The data START

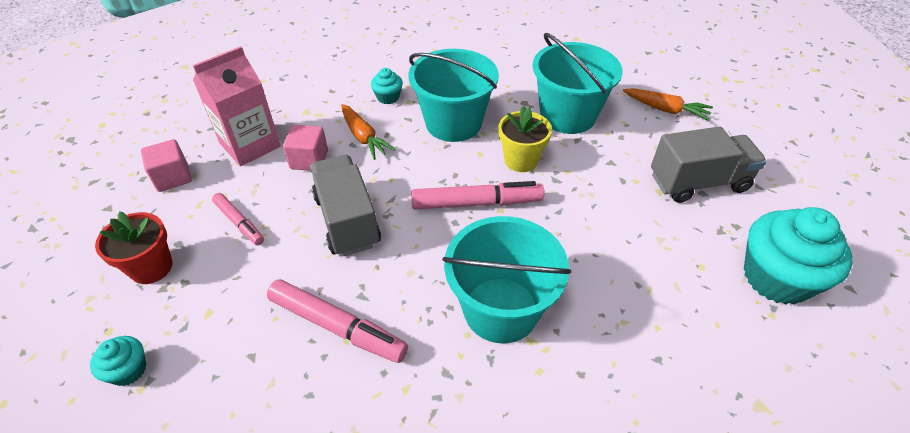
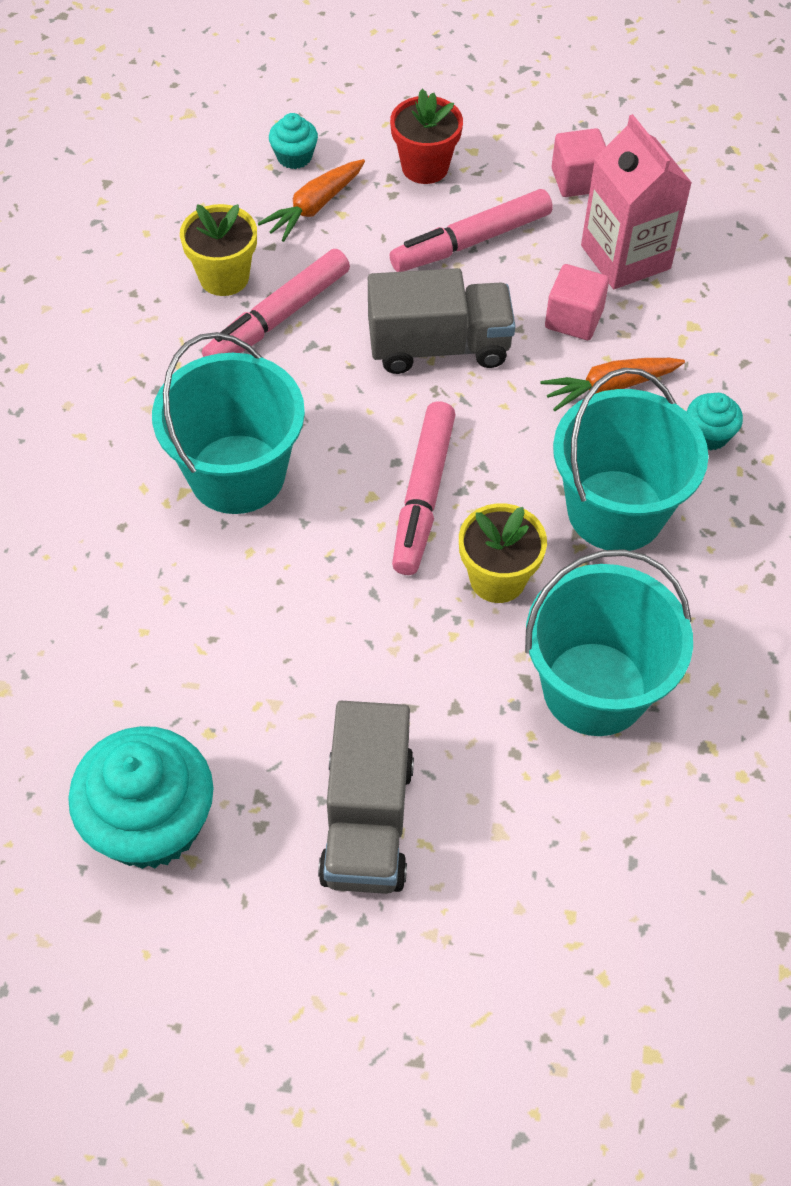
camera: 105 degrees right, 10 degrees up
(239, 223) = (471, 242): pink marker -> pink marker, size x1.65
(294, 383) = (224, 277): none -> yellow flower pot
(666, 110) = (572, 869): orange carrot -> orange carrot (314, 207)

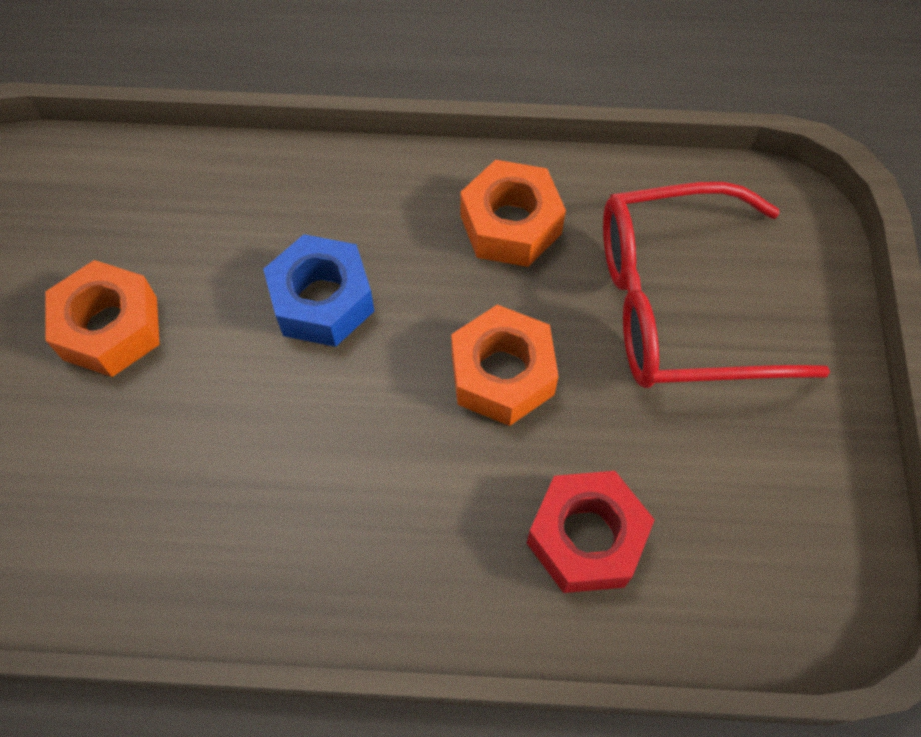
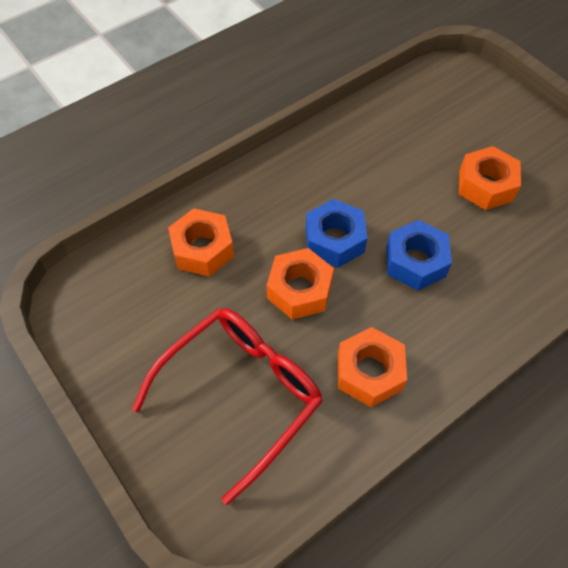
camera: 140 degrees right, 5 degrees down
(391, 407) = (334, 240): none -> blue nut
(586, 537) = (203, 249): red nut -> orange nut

The data END
The data START

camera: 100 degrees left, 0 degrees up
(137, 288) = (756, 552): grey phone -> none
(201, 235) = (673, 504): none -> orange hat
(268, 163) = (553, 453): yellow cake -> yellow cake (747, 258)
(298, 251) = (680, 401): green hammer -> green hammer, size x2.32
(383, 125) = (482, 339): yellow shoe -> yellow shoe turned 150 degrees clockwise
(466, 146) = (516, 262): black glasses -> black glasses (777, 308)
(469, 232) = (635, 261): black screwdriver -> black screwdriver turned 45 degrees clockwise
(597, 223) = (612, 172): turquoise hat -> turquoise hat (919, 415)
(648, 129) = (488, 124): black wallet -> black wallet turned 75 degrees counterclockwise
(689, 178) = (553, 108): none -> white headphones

The data END
The data START

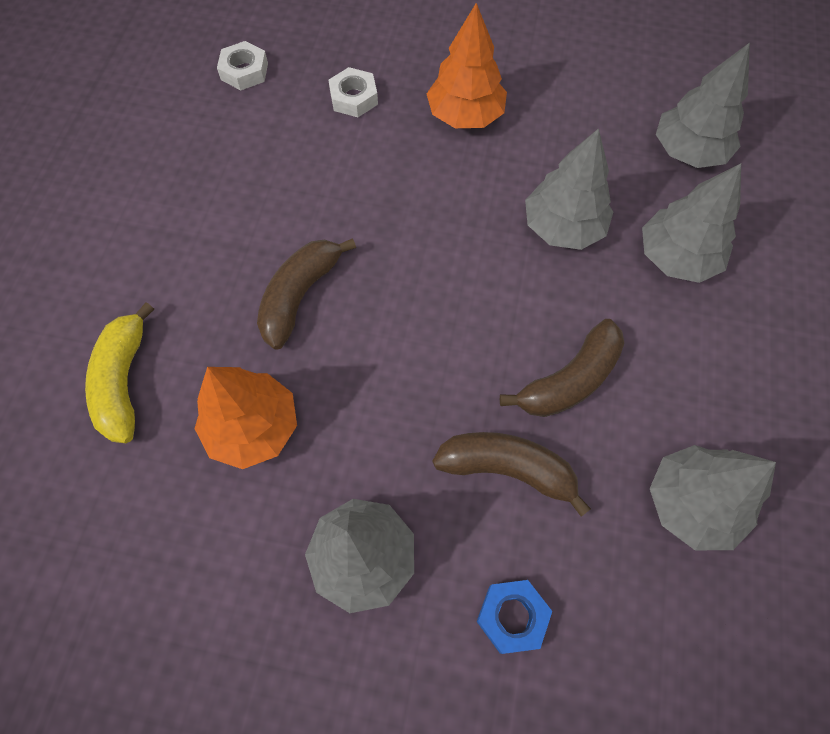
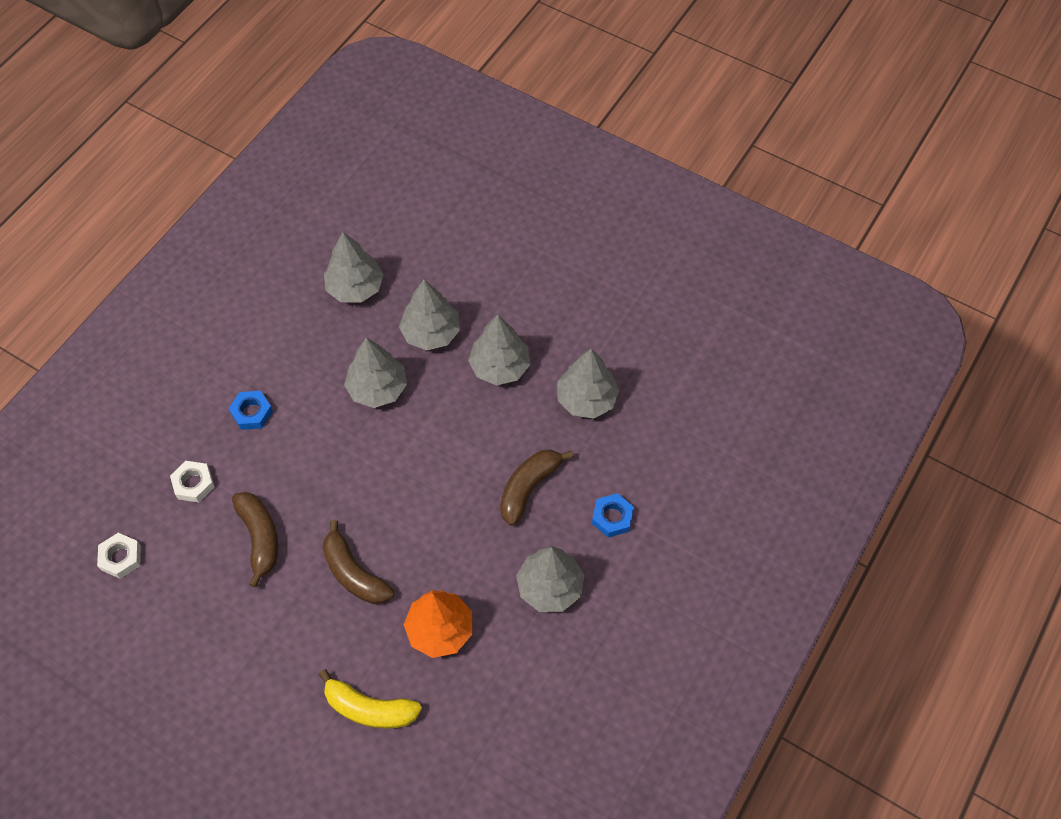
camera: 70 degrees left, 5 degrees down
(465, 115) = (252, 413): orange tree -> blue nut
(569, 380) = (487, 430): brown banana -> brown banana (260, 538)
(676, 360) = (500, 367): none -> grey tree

The data END

_Exercise aim:_
Reproduce exactly, and with no other material, the lines between those holding "camera: 140 degrees right, 5 degrees down" and "(586, 537) = (203, 249): red", inclusive.

_Task answer:_
camera: 140 degrees right, 5 degrees down
(391, 407) = (334, 240): none -> blue nut
(586, 537) = (203, 249): red nut -> orange nut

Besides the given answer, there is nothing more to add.